Exercise: Give the count of lines in the data that include the string "degrees", with no added remarks.

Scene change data
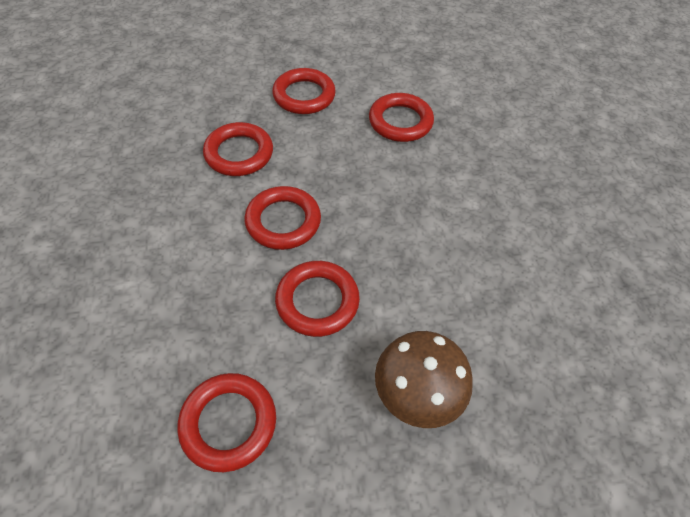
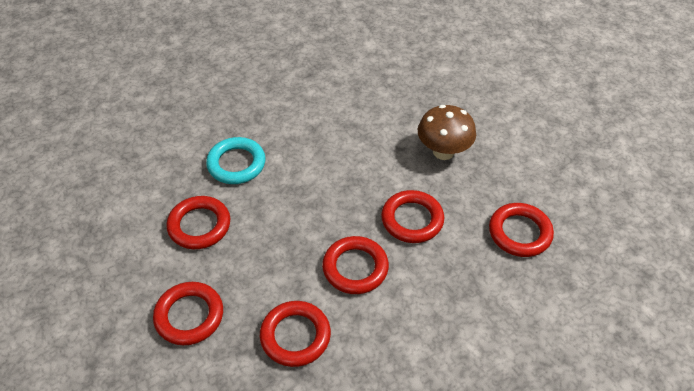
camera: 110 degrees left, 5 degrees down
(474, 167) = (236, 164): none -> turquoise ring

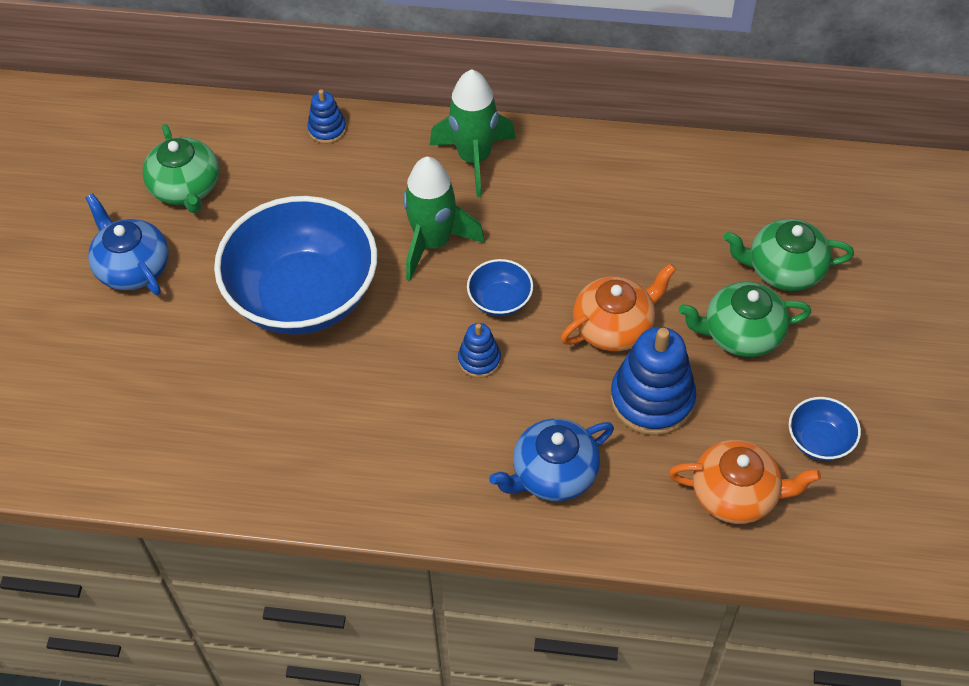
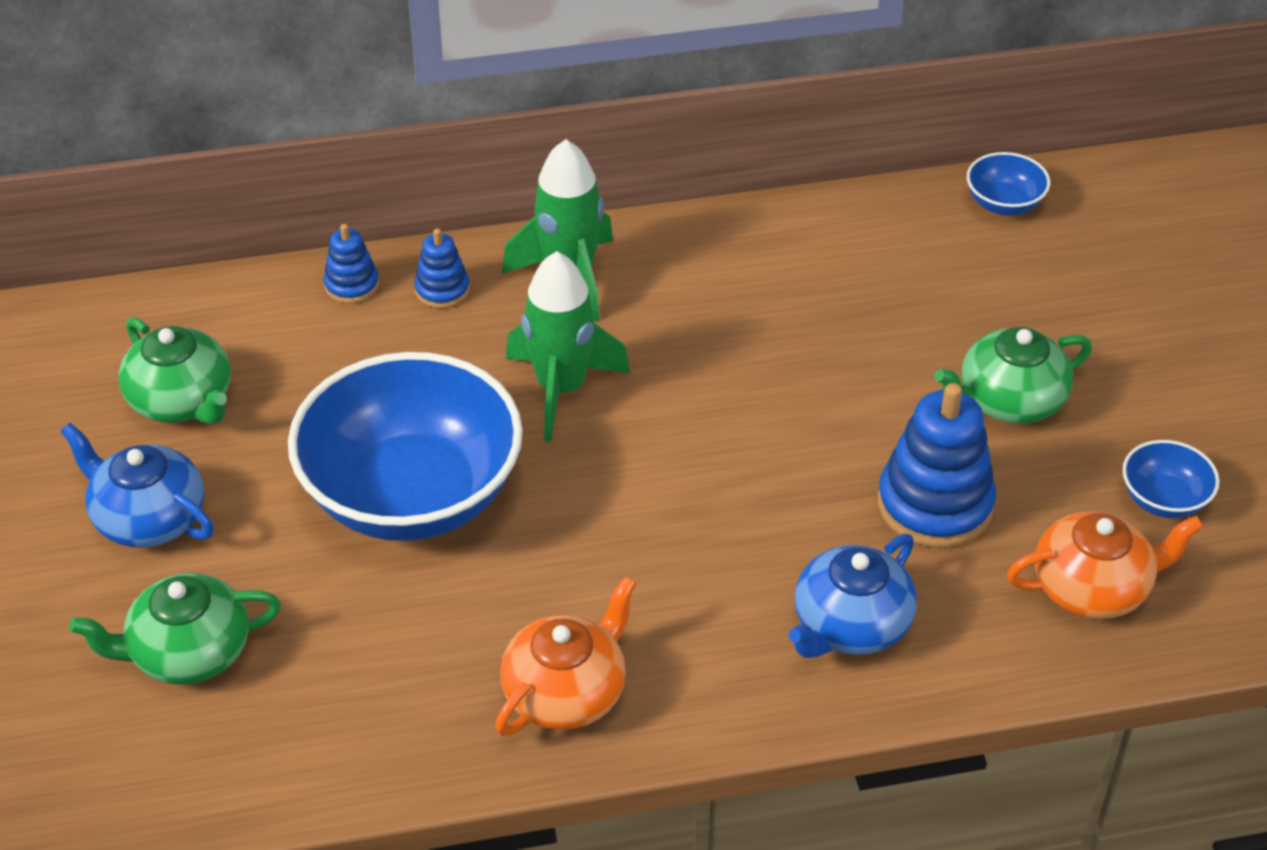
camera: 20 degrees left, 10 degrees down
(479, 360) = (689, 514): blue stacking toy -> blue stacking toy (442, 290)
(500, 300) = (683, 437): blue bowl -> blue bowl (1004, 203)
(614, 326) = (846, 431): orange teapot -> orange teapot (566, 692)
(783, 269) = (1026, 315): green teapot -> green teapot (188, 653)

Task response: 2